◆ EXERCISE MATERIAL:
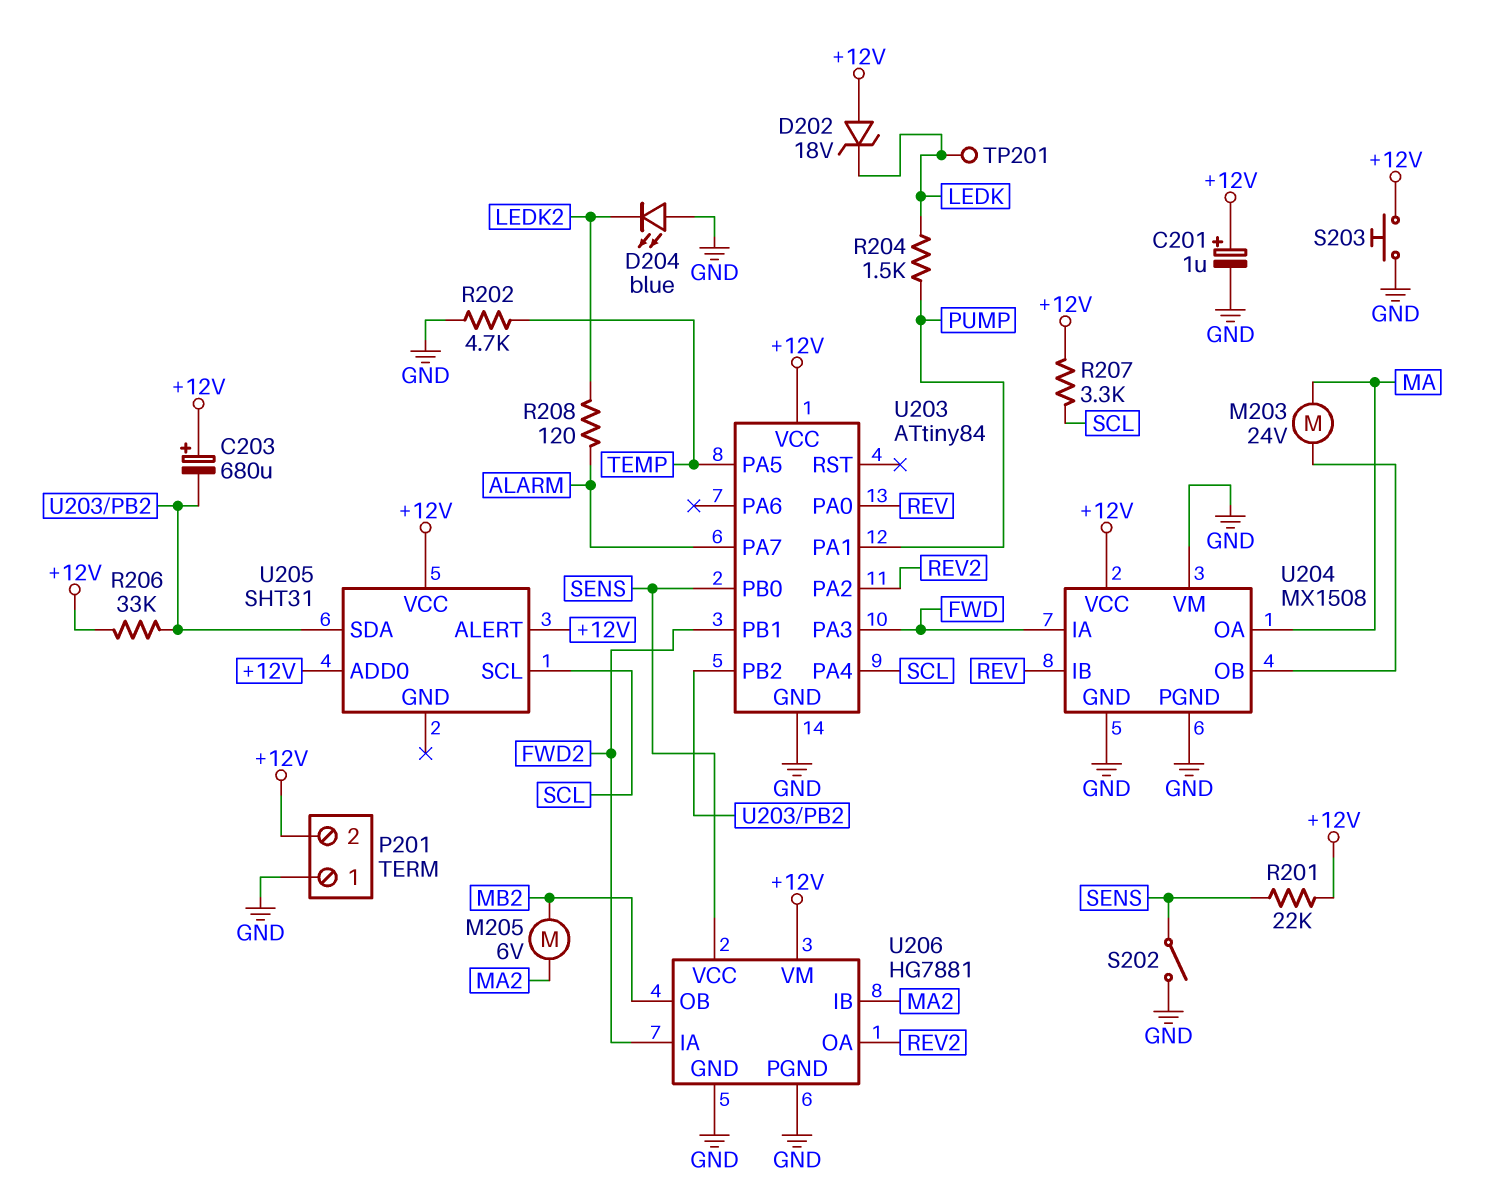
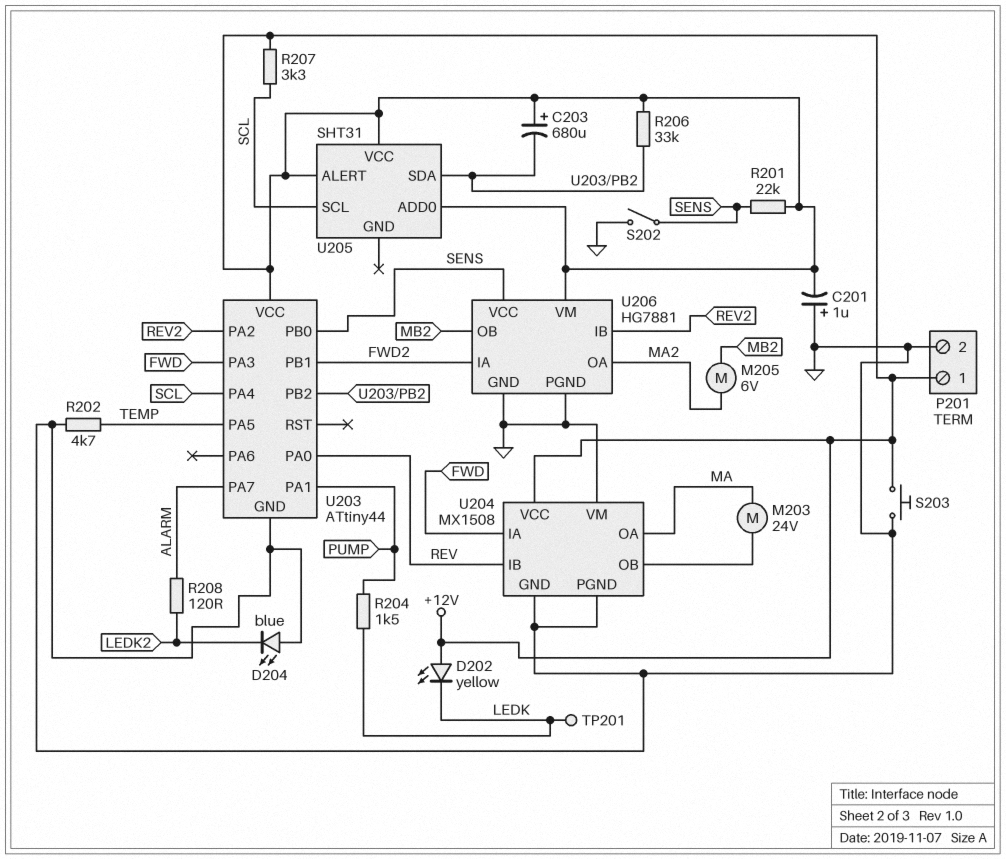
C201: 1uF (plus +12V, minus GND) -> 1uF (plus GND, minus +12V)
D202: zener 18V (A +12V, K LEDK) -> LED yellow (A +12V, K LEDK)
P201 pin 1: GND -> +12V
P201 pin 2: +12V -> GND
U203: ATtiny84 -> ATtiny44
U206 pin IB: MA2 -> REV2
U206 pin OA: REV2 -> MA2

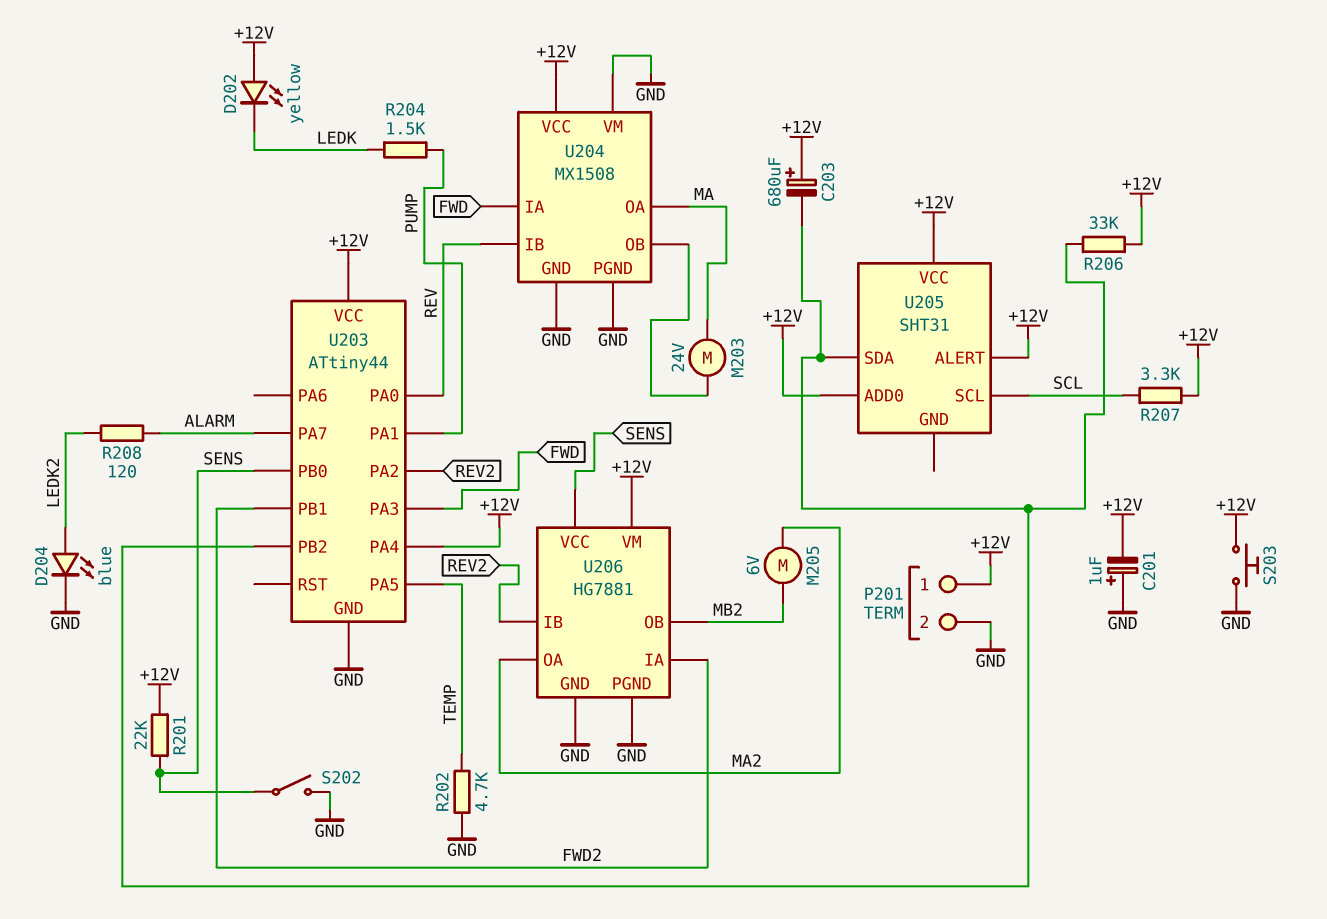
D204: LED blue (A GND, K LEDK2) -> LED blue (A LEDK2, K GND)
TP201: test point (LEDK) -> none
U203 pin PA4: SCL -> +12V

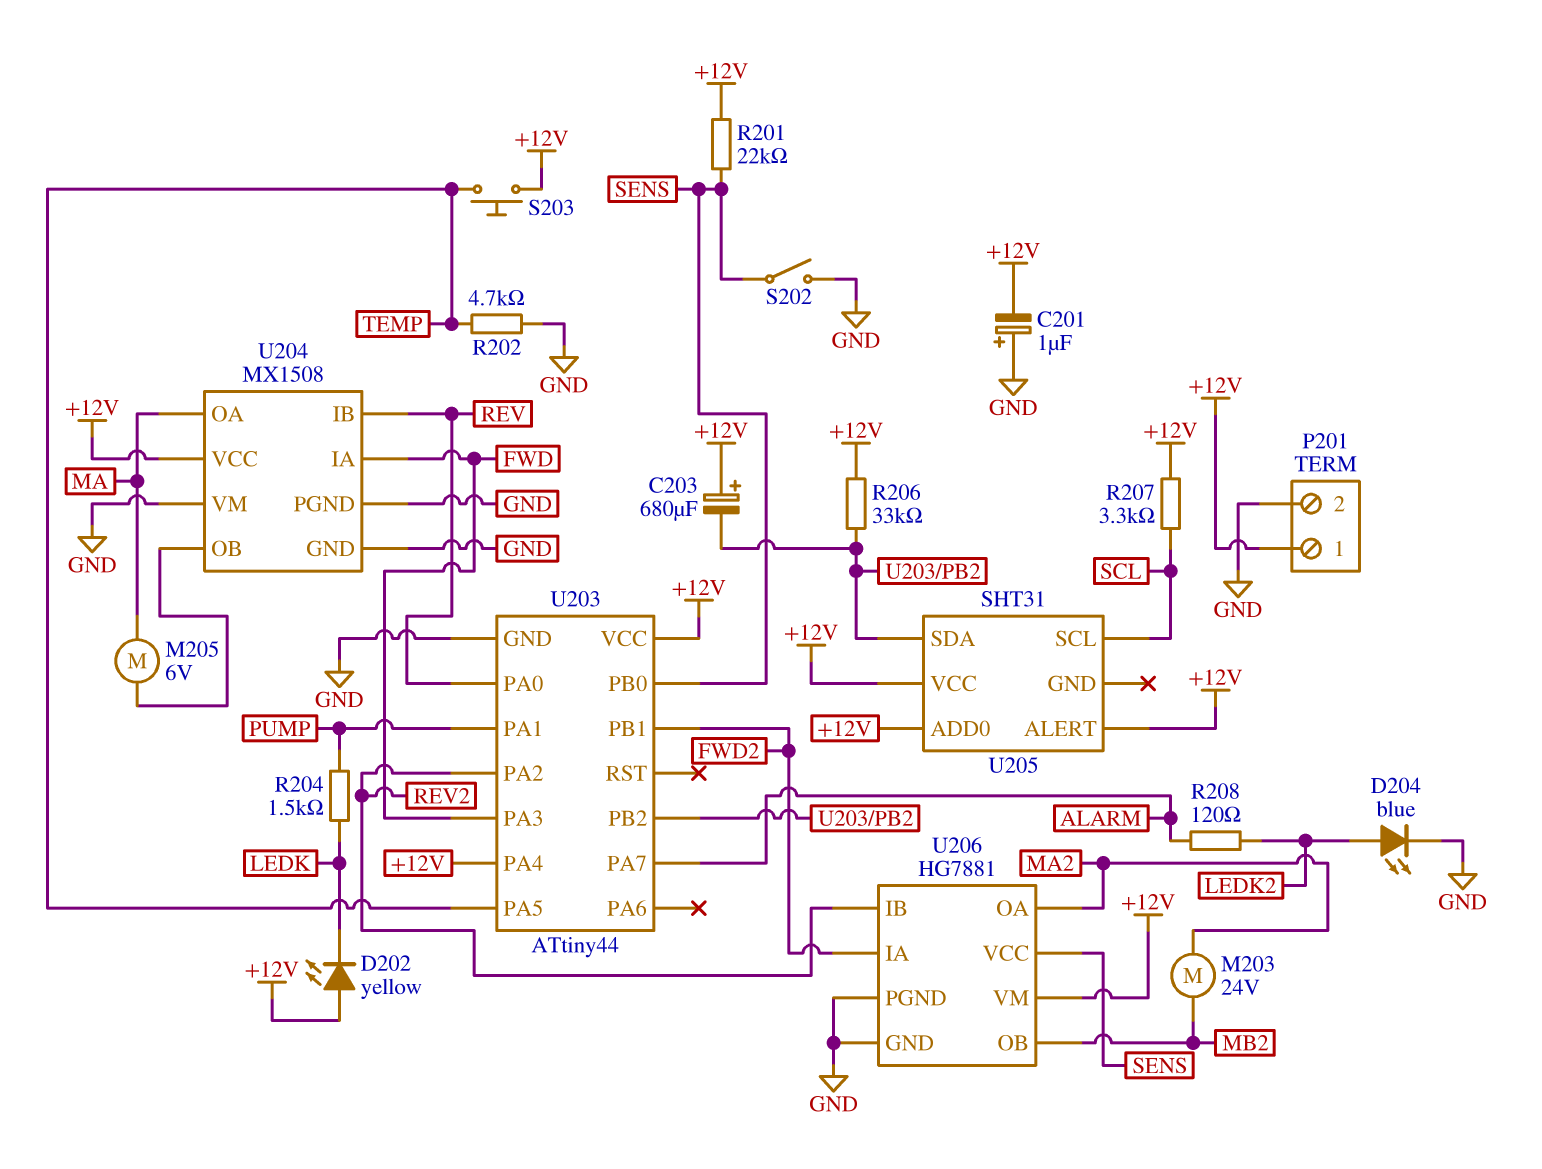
M203: motor 24V (MA, U204/OB) -> motor 24V (MA2, MB2)
M205: motor 6V (MA2, MB2) -> motor 6V (MA, U204/OB)
S203: button (+12V, GND) -> button (+12V, TEMP)

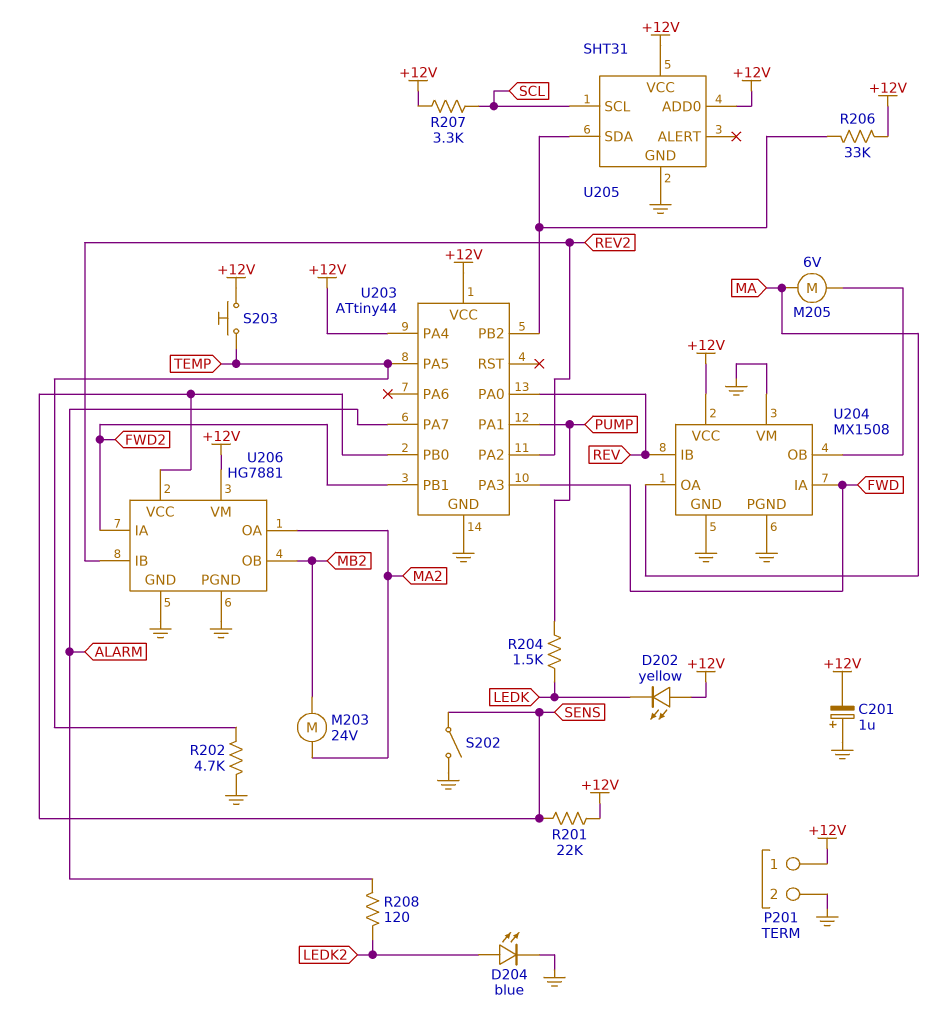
C203: 680uF (plus +12V, minus U203/PB2) -> none
U205 pin ALERT: +12V -> none
U205 pin GND: none -> GND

◆ ACTIVITY:
Go through the material above and print all of it exactly, except the pictures.

◆ YOUR SOLUTION:
C201: 1uF (plus +12V, minus GND) -> 1uF (plus GND, minus +12V)
D202: zener 18V (A +12V, K LEDK) -> LED yellow (A +12V, K LEDK)
P201 pin 1: GND -> +12V
P201 pin 2: +12V -> GND
U203: ATtiny84 -> ATtiny44
U206 pin IB: MA2 -> REV2
U206 pin OA: REV2 -> MA2

D204: LED blue (A GND, K LEDK2) -> LED blue (A LEDK2, K GND)
TP201: test point (LEDK) -> none
U203 pin PA4: SCL -> +12V

M203: motor 24V (MA, U204/OB) -> motor 24V (MA2, MB2)
M205: motor 6V (MA2, MB2) -> motor 6V (MA, U204/OB)
S203: button (+12V, GND) -> button (+12V, TEMP)

C203: 680uF (plus +12V, minus U203/PB2) -> none
U205 pin ALERT: +12V -> none
U205 pin GND: none -> GND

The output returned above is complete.